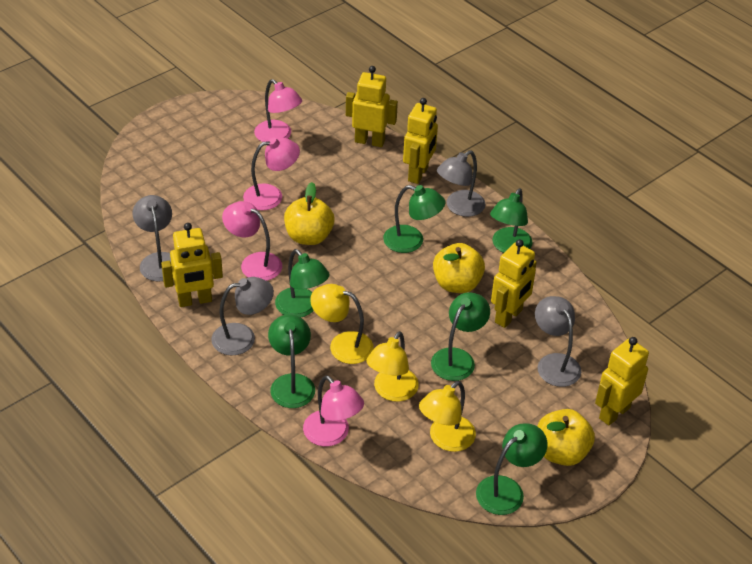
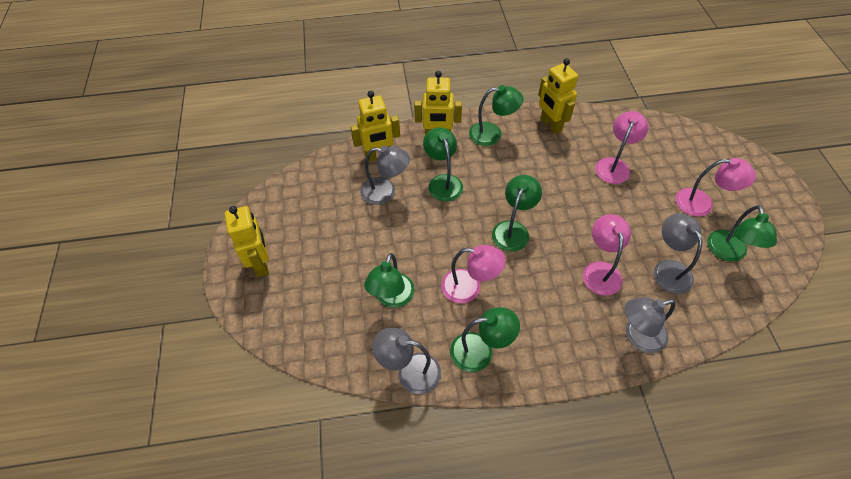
yellow apple: 3 -> 0
yellow lamp: 3 -> 0
yellow robot: 5 -> 4

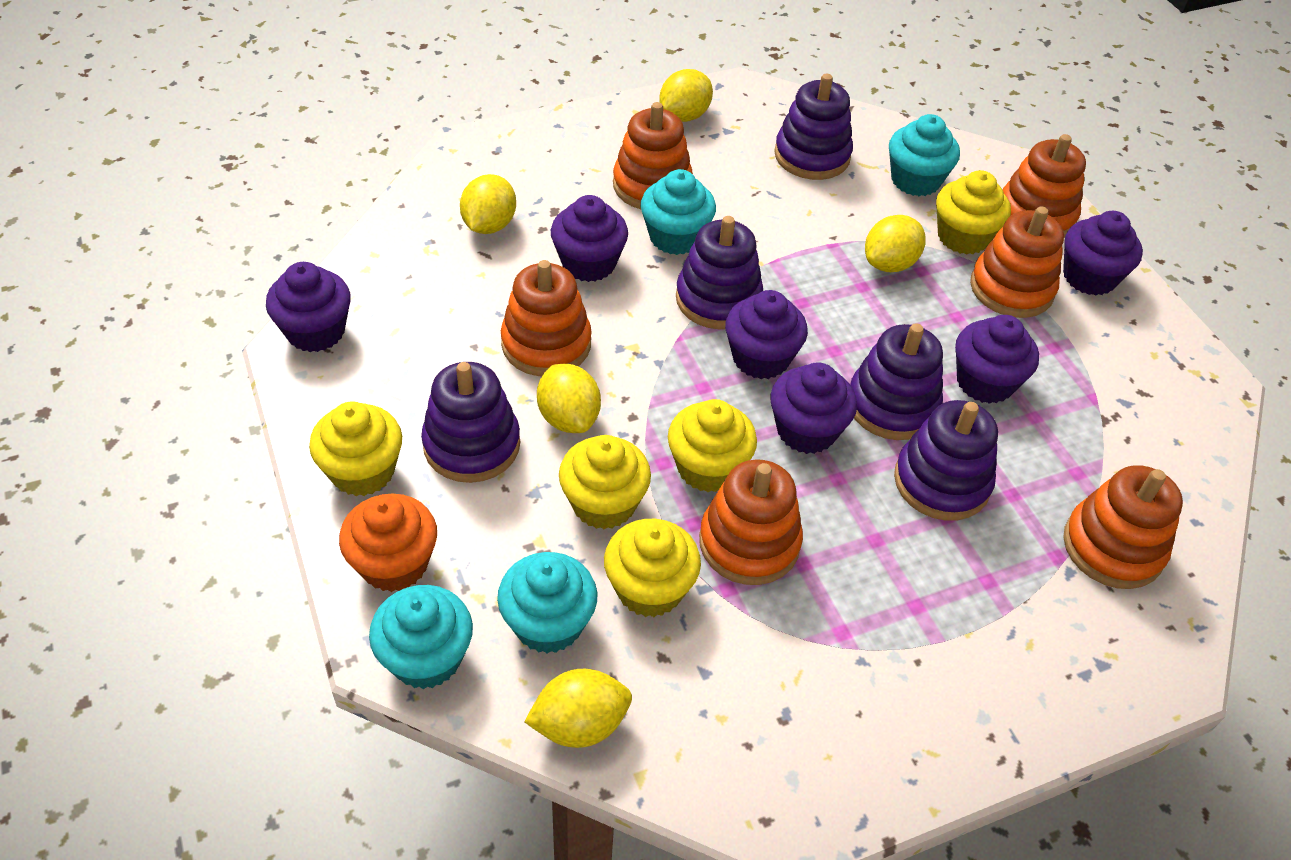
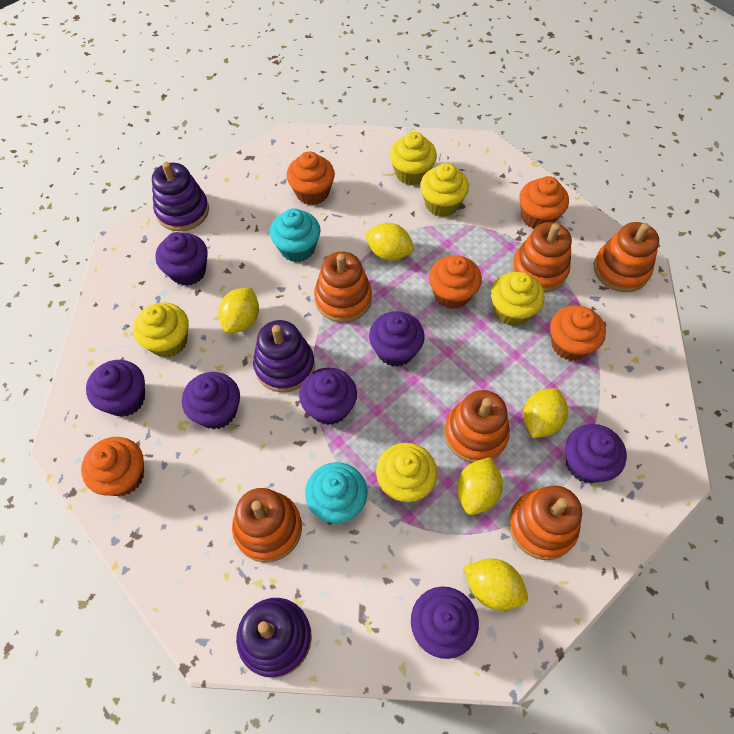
orange cupcake: 1 -> 5
purple cupcake: 6 -> 7
purple stacking toy: 5 -> 3
turquoise cupcake: 4 -> 2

____

_Work instruction_:
For the string "yellow", find every line of the material that contains it, and copy each one.

_Result_:
yellow apple: 3 -> 0
yellow lamp: 3 -> 0
yellow robot: 5 -> 4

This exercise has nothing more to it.